DATA PROVIDED below:
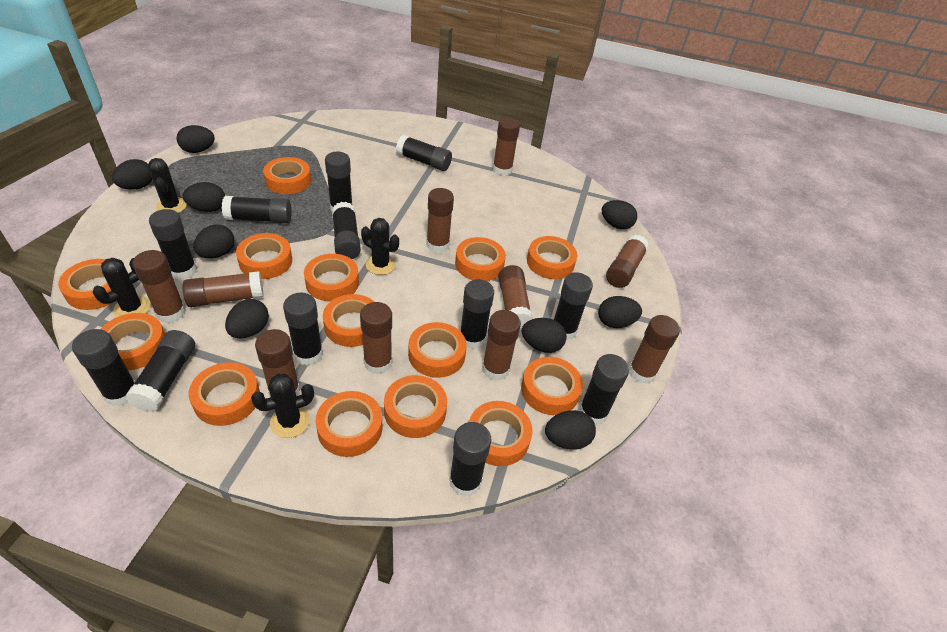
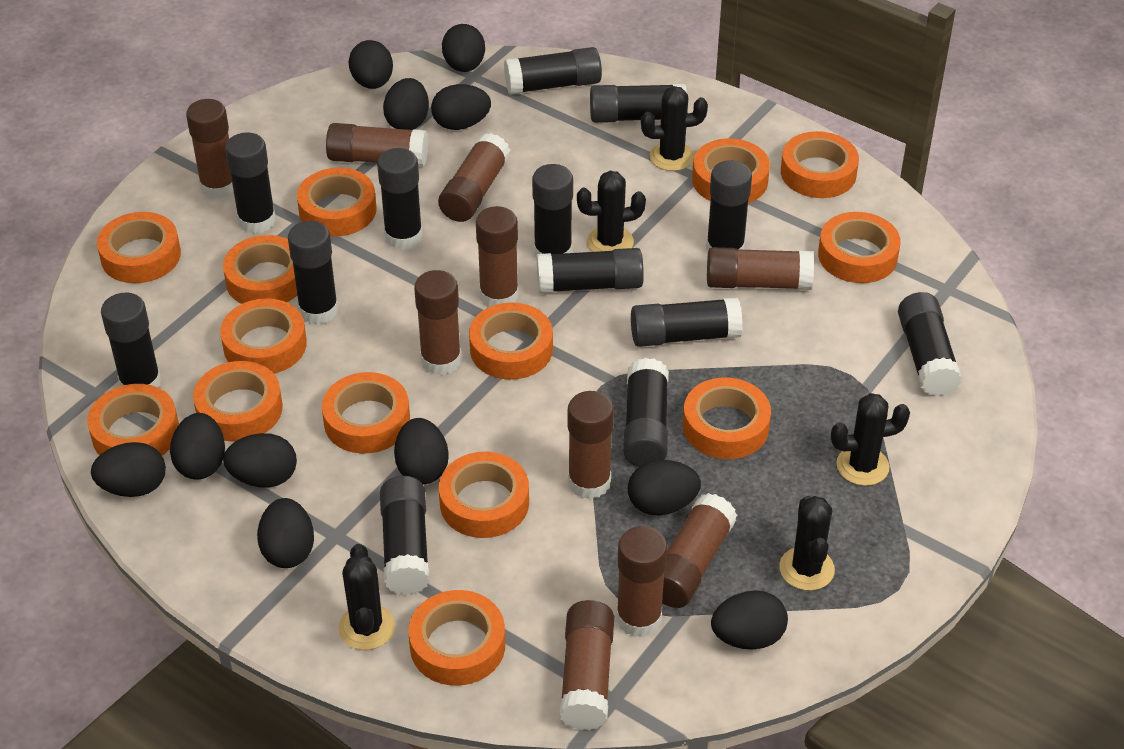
black cactus: 4 -> 5
black egg: 9 -> 11
black glue stick: 12 -> 13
End of DATA PROVIDED.
## TASK OBJECTIVE
Every line above should be copied exactly; do not carry over the pictures.

## TASK ANSWER
black cactus: 4 -> 5
black egg: 9 -> 11
black glue stick: 12 -> 13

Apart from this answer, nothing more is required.